[Before-and-after object listings]
+++

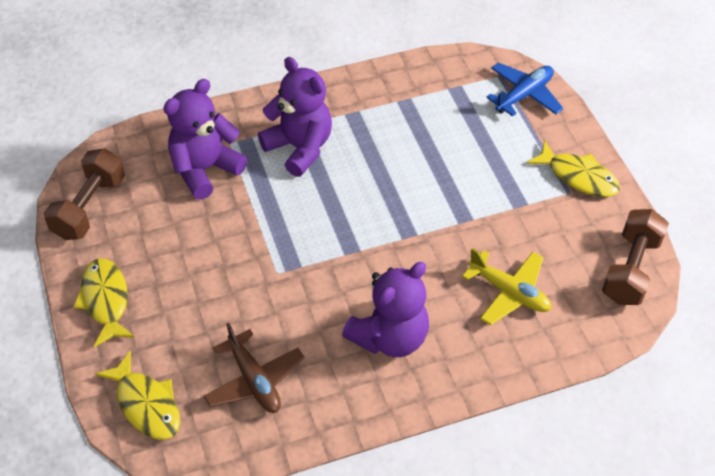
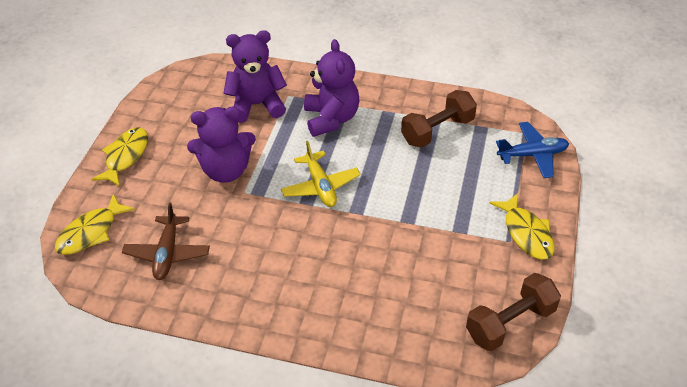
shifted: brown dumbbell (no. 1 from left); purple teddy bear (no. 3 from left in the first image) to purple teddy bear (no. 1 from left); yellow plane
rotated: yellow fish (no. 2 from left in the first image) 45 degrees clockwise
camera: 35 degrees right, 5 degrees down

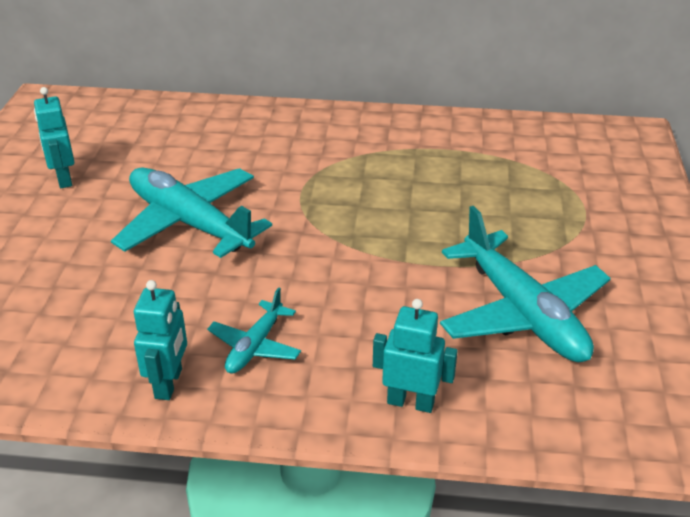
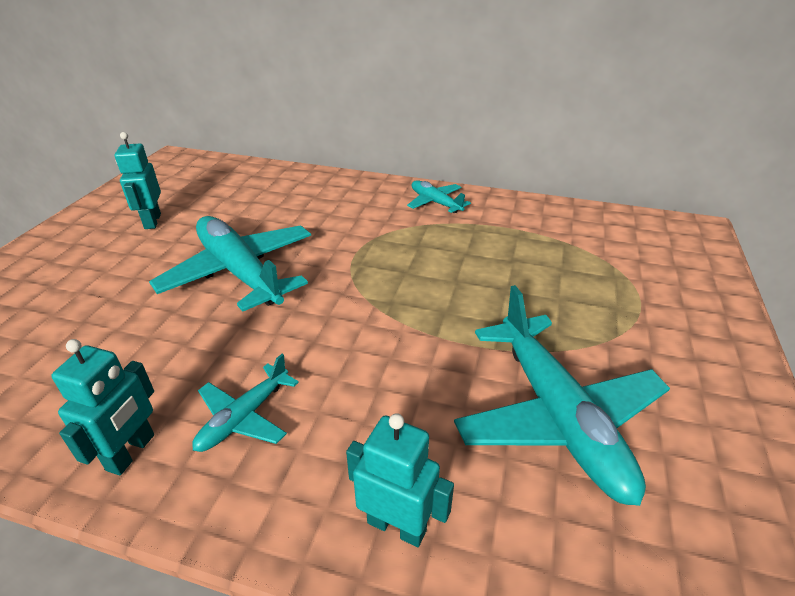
new: turquoise plane (no. 3 from left)
camera: 10 degrees right, 0 degrees up

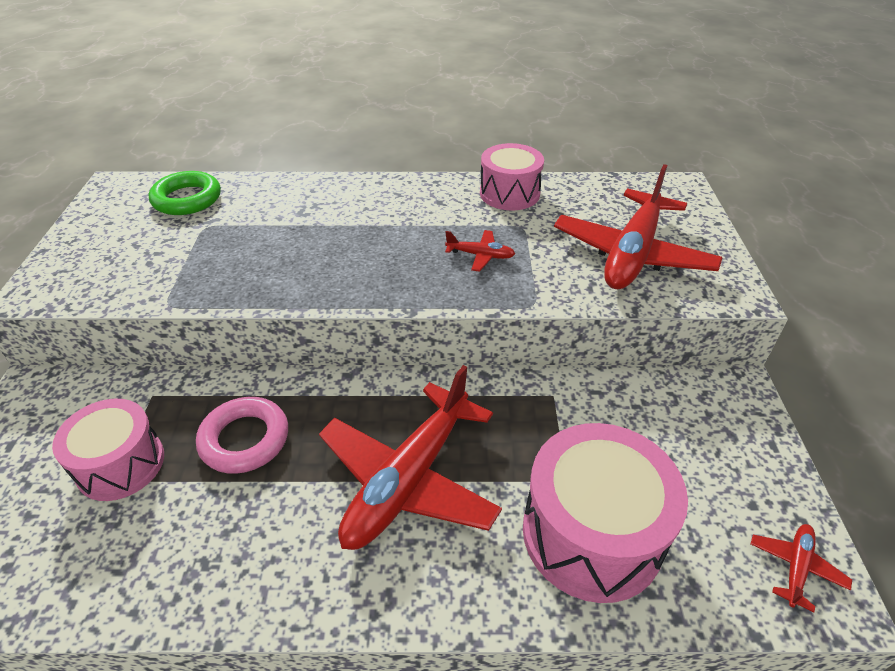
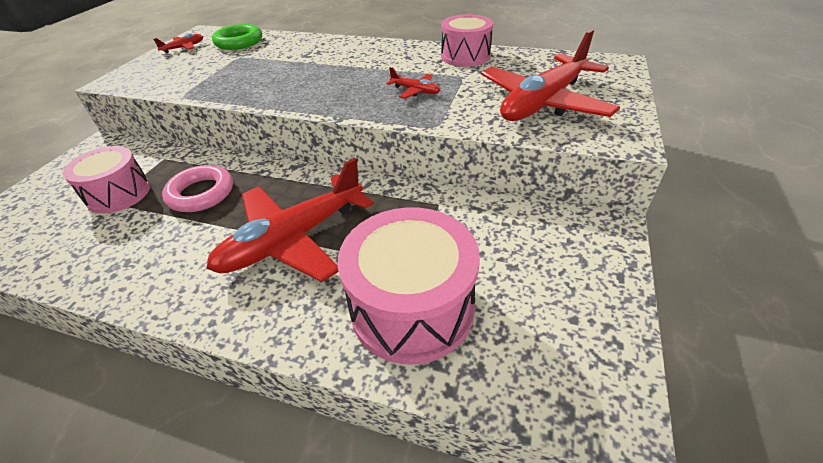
shifted: red plane (no. 4 from left in the first image) to red plane (no. 1 from left)
camera: 20 degrees right, 0 degrees up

+++

#### REQUIRED WORK:
The answer must be a single number: the count of lines above that contain the word "first".

#### TASK OUTPUT:
3